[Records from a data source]
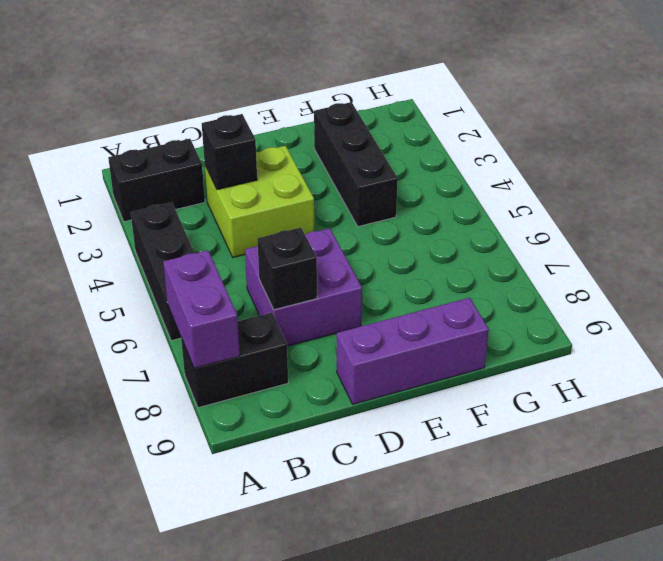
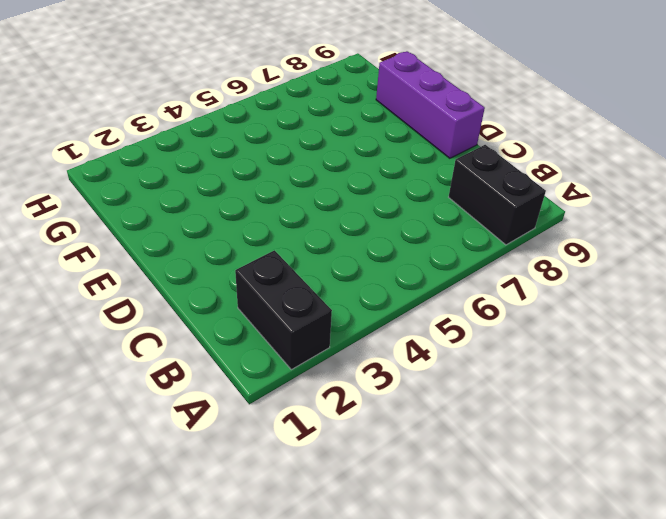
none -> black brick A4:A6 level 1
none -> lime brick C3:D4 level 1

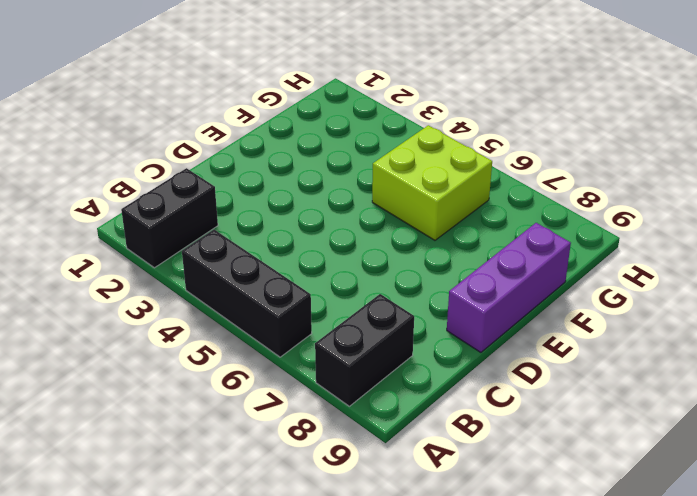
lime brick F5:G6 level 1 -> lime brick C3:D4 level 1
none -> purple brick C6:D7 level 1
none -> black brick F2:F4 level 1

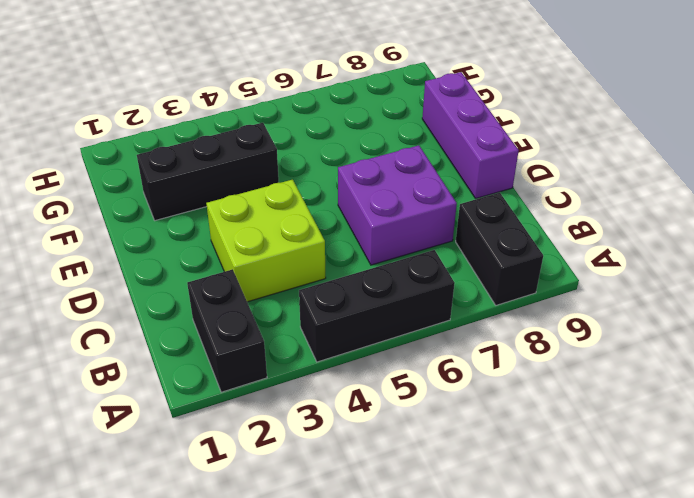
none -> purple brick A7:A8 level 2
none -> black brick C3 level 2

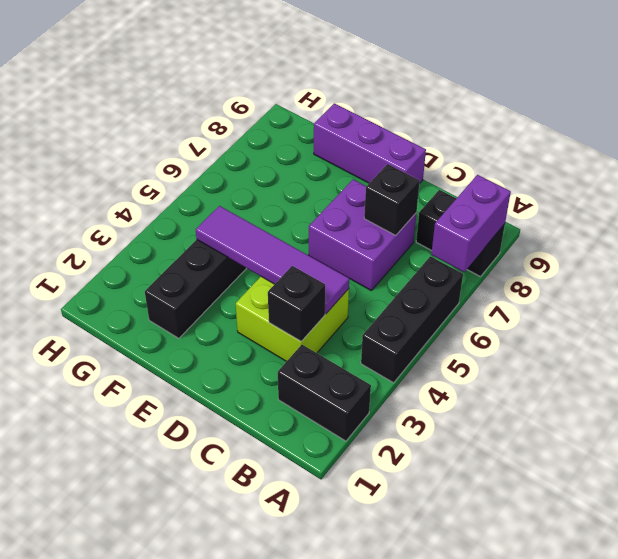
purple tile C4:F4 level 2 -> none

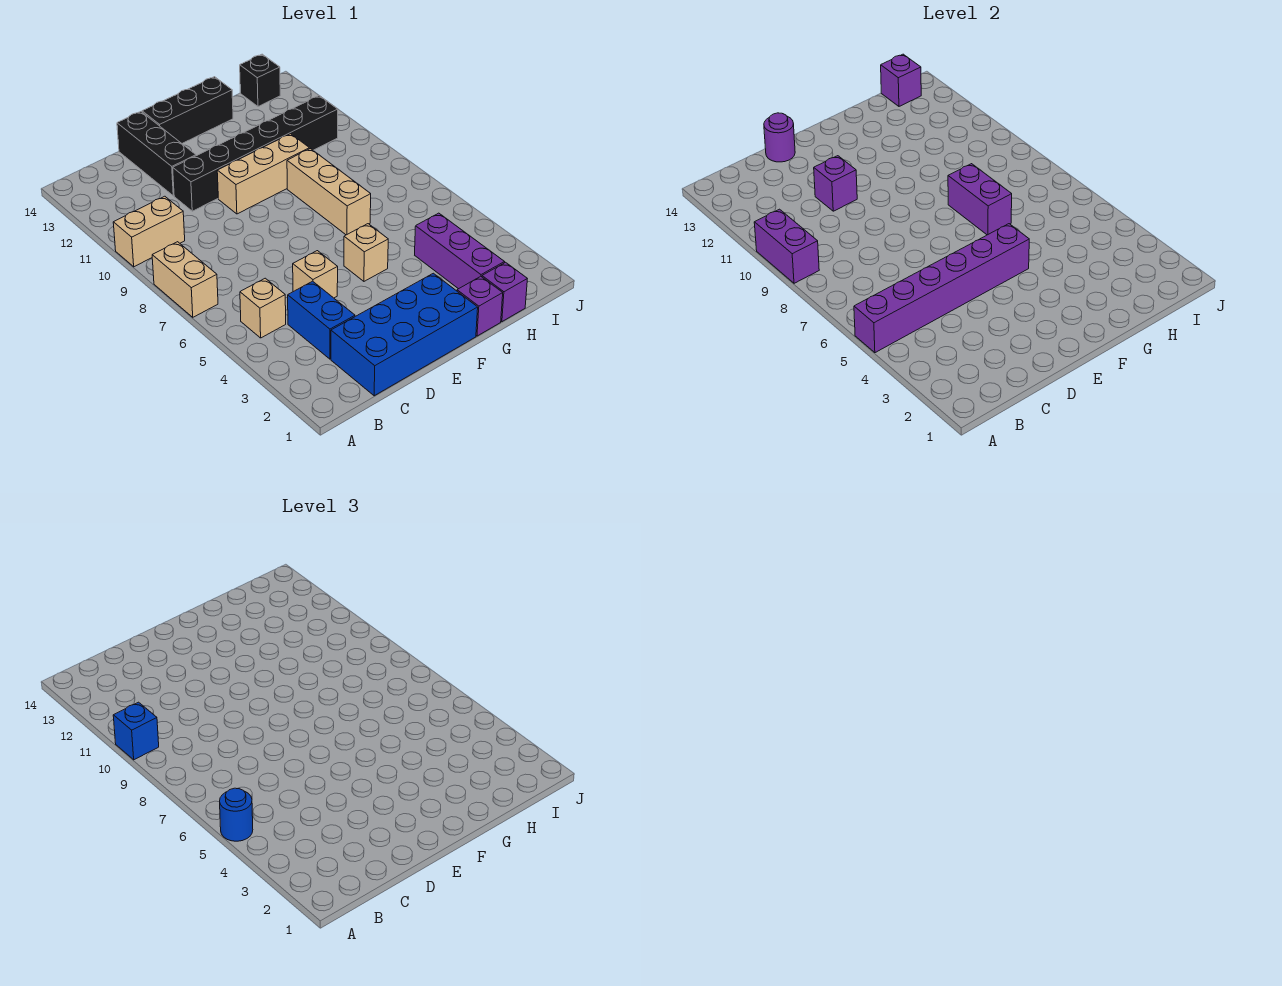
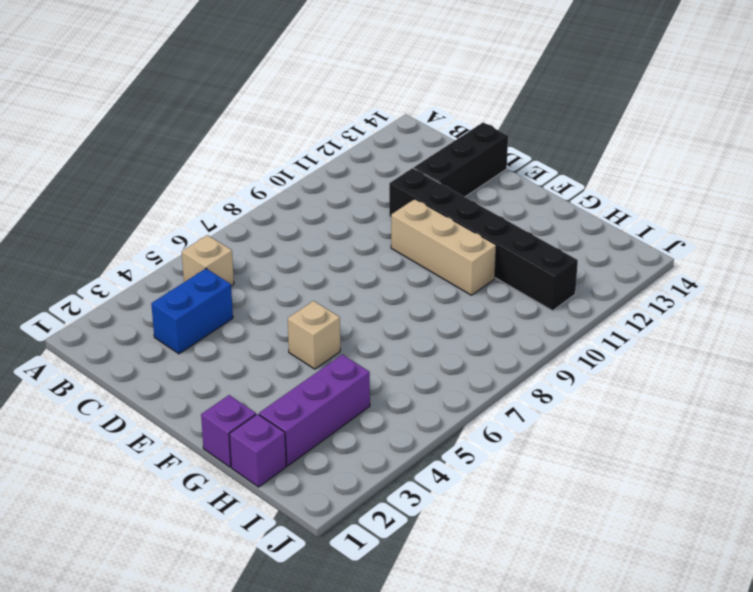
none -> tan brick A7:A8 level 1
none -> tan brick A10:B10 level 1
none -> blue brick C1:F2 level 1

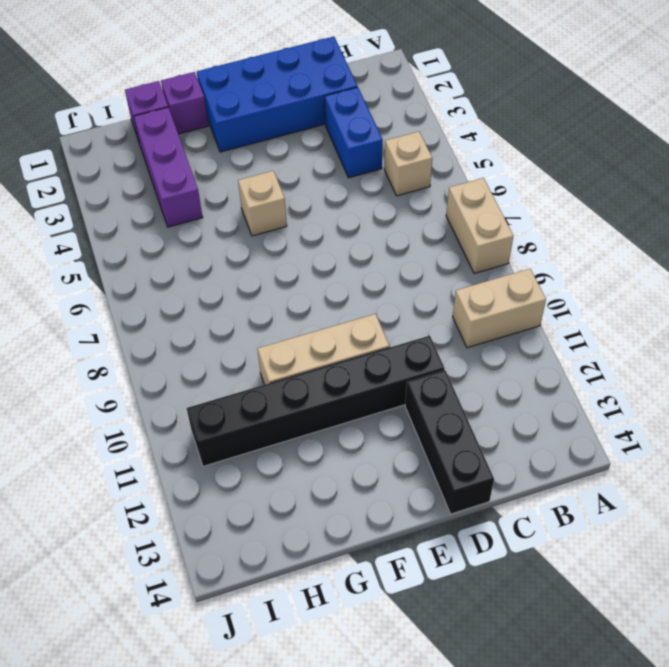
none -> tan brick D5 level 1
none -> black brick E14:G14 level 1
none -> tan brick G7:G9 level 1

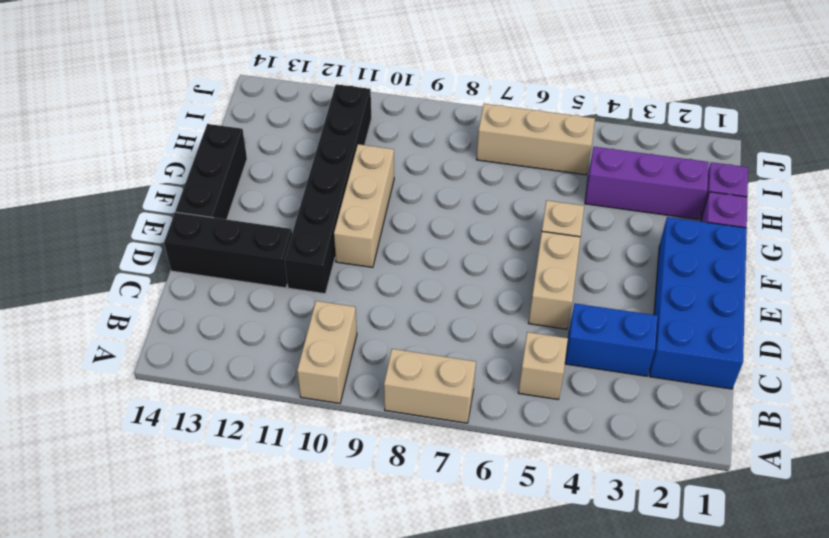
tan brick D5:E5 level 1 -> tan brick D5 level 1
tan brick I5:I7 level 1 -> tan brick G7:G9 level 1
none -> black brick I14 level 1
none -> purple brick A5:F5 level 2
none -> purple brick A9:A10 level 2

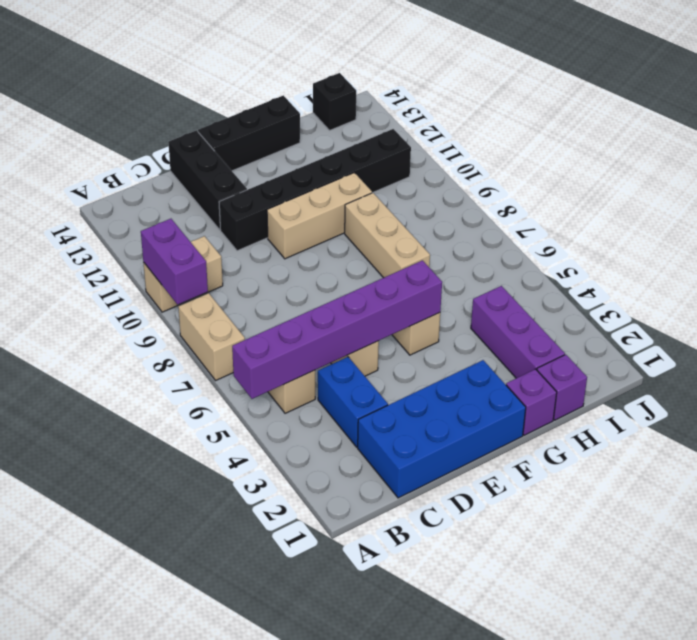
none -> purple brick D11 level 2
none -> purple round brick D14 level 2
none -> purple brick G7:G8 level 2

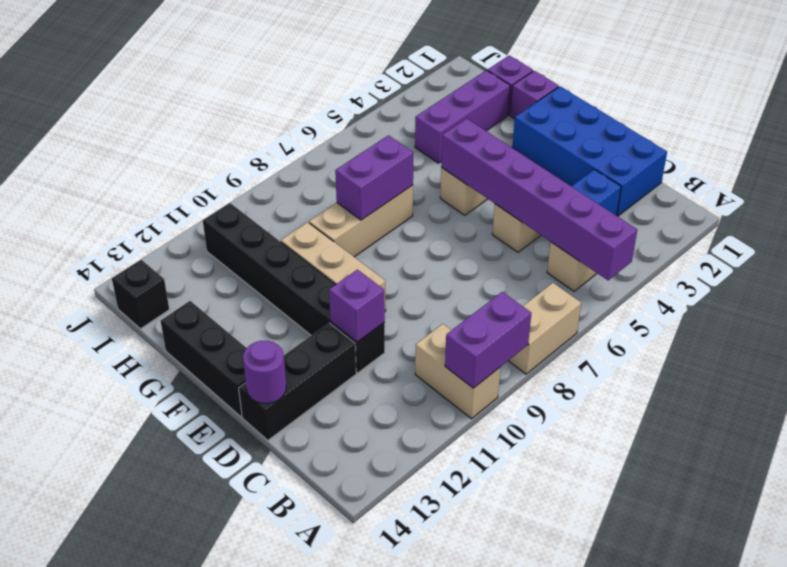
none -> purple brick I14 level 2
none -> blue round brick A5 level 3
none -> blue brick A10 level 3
...
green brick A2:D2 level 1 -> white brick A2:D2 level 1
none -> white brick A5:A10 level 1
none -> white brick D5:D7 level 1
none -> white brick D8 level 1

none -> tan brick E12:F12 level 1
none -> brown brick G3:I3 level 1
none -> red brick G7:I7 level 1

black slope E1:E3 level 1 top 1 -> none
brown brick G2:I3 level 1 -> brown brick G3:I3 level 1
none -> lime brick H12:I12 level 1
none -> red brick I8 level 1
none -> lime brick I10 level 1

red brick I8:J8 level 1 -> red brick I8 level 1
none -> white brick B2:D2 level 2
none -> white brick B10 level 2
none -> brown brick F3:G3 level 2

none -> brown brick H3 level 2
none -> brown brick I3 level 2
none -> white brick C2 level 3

TASK OBJECTIVE: Above are the lines; repeat exactly the ones from the line containing "black slope E1:E3 level 1 top 1 -> none" down to the line containing "none -> white brick C2 level 3", both inclusive.

ANSWER TO THE EXERCISE:
black slope E1:E3 level 1 top 1 -> none
brown brick G2:I3 level 1 -> brown brick G3:I3 level 1
none -> lime brick H12:I12 level 1
none -> red brick I8 level 1
none -> lime brick I10 level 1

red brick I8:J8 level 1 -> red brick I8 level 1
none -> white brick B2:D2 level 2
none -> white brick B10 level 2
none -> brown brick F3:G3 level 2

none -> brown brick H3 level 2
none -> brown brick I3 level 2
none -> white brick C2 level 3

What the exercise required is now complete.